- [SUPPLIED INFORMATION]
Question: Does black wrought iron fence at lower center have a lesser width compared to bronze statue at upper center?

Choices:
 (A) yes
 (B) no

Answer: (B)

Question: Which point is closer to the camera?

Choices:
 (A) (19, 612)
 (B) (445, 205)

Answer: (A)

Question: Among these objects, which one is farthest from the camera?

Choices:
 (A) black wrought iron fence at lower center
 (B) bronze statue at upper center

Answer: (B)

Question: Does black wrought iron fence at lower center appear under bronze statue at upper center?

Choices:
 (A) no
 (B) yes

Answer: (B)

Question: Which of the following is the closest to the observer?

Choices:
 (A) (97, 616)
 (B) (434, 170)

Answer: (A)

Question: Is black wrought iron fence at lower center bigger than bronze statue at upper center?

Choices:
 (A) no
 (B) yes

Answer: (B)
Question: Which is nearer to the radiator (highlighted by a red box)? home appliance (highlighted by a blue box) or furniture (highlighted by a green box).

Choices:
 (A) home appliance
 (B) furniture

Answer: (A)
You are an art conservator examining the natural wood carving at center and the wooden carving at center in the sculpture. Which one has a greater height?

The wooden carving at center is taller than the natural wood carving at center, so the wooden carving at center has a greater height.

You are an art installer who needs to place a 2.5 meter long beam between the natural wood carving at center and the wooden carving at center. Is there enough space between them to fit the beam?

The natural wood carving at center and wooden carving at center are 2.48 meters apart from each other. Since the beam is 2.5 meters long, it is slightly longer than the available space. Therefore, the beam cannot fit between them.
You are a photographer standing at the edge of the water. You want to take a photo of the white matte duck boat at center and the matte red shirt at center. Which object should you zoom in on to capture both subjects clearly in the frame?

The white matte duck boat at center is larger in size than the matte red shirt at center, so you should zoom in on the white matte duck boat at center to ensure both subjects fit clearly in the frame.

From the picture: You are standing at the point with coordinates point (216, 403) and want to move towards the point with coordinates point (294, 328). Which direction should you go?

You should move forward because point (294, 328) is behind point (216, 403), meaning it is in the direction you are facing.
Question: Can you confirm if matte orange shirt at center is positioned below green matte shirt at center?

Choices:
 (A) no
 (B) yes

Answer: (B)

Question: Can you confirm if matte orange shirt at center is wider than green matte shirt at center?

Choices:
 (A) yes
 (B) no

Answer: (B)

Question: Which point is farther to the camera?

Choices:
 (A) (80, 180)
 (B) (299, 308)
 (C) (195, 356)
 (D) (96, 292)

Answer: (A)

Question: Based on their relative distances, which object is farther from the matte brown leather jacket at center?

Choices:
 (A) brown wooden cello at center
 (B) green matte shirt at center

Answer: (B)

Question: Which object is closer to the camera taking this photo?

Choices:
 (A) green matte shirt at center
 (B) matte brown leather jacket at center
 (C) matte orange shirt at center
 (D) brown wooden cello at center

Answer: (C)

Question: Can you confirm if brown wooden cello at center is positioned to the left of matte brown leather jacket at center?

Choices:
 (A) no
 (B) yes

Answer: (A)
---
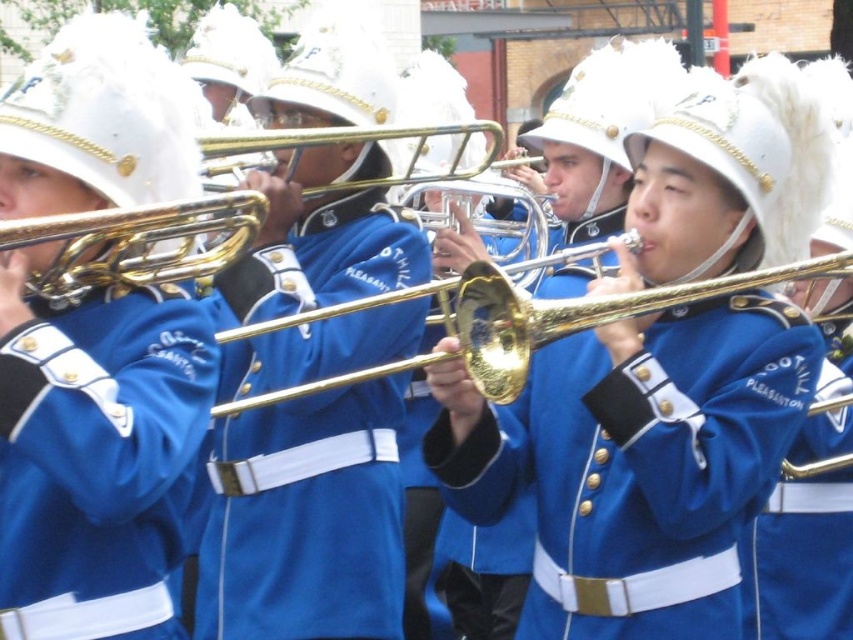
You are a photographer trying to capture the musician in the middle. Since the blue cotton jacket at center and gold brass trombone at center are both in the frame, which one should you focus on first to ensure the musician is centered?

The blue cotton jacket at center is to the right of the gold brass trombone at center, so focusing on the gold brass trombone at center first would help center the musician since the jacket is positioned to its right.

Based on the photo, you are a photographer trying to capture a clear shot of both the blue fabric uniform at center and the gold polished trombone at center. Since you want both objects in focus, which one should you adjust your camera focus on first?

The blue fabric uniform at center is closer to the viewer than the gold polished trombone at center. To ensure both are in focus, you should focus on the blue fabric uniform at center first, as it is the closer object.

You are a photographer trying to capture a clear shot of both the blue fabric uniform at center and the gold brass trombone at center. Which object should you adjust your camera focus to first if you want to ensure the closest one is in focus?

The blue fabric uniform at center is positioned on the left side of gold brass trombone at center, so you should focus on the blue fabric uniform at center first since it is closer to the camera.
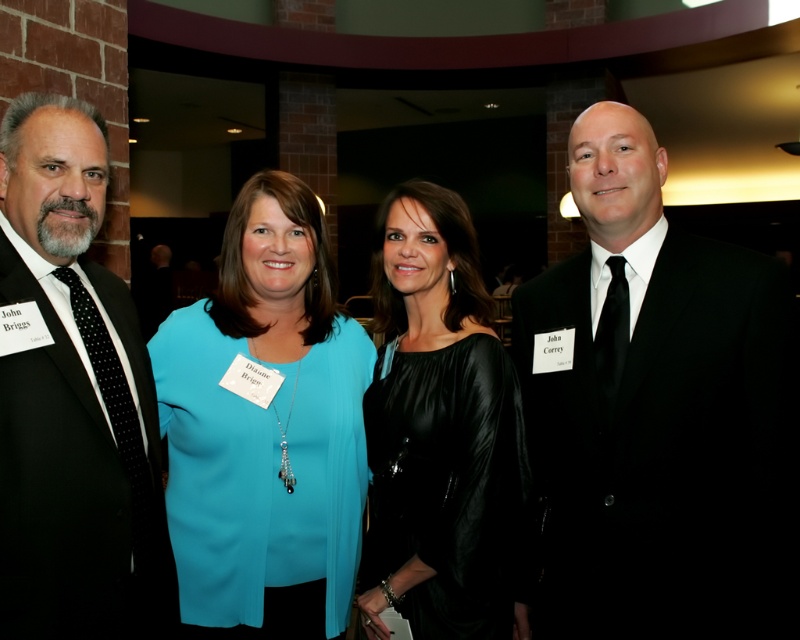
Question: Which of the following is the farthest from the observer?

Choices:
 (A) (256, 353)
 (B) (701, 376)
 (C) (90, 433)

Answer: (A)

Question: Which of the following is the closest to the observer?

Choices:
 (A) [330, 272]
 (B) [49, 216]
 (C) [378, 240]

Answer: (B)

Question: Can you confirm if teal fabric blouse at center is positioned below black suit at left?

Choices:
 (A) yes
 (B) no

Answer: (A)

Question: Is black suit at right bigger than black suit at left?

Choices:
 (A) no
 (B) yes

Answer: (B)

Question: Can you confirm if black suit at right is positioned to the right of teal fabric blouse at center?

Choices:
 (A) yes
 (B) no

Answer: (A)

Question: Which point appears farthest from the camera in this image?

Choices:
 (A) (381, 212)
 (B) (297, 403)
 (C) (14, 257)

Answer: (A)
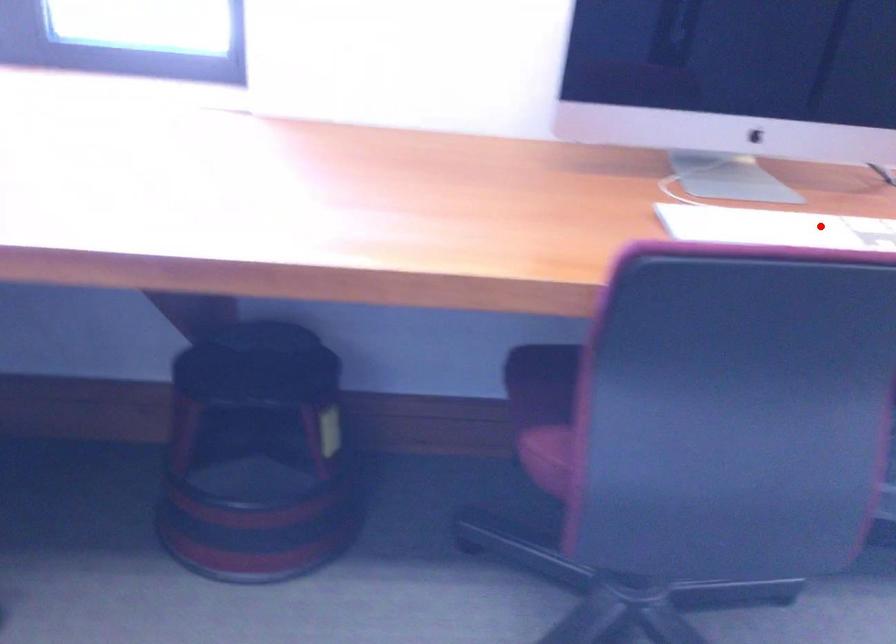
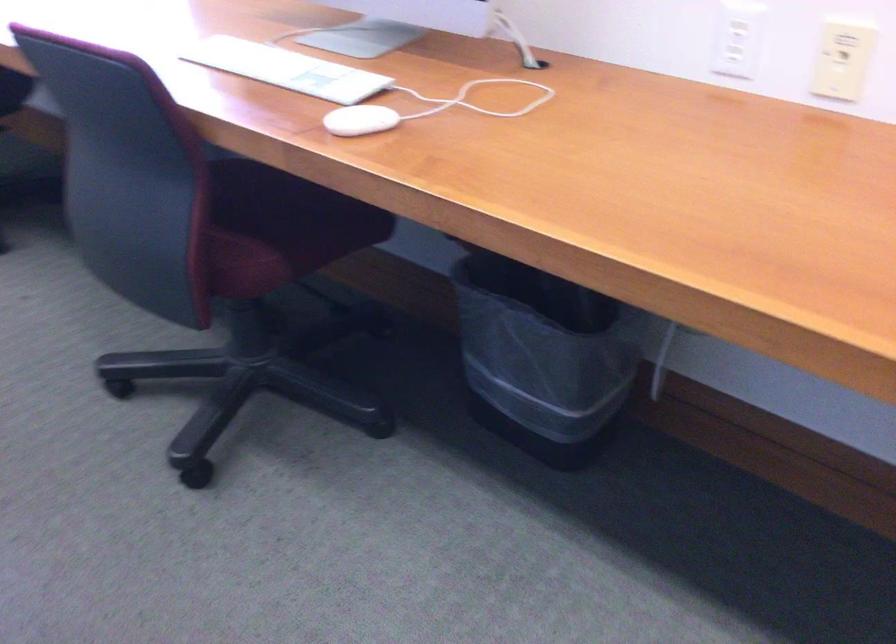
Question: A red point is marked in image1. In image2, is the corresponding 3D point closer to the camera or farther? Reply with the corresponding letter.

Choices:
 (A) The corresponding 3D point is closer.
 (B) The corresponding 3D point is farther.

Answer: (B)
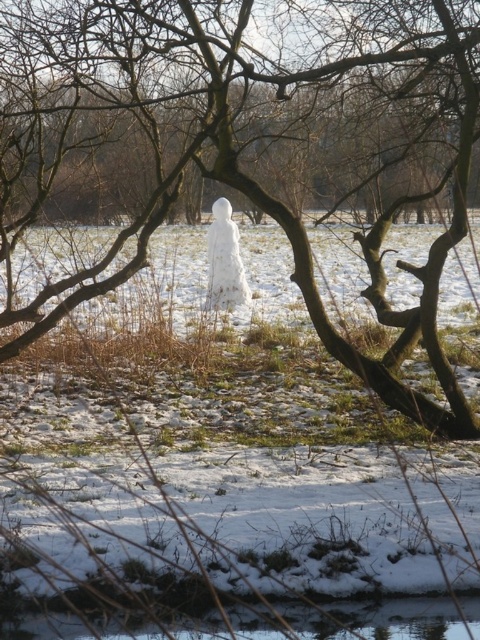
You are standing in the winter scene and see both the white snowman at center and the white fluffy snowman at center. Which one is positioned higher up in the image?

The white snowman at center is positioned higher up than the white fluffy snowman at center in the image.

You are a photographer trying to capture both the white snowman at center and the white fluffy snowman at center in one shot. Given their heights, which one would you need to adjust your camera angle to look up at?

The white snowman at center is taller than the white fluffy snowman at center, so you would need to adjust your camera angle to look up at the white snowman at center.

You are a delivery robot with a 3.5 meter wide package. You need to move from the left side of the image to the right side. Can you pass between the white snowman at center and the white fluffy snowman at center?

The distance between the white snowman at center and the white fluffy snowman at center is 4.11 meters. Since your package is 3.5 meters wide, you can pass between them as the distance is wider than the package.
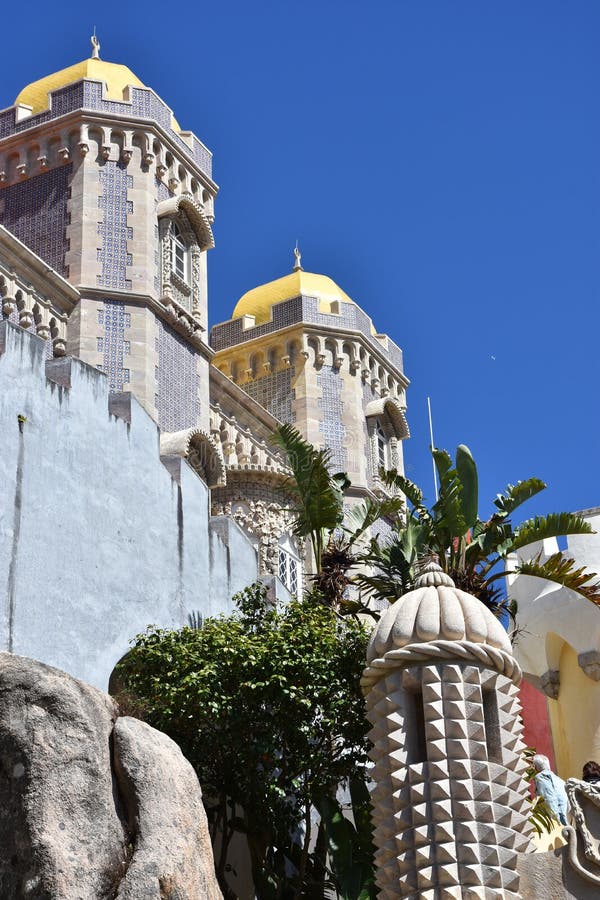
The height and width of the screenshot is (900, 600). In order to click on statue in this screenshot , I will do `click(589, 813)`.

- [EXERCISE DETAILS] Pick out every line of the records above that contains the string "leather" and copy each one. Case counts.

- [EXPECTED ANSWER]
Question: Based on their relative distances, which object is farther from the matte brown leather jacket at center?
 (B) matte brown leather jacket at center
Question: Can you confirm if brown wooden cello at center is positioned to the left of matte brown leather jacket at center?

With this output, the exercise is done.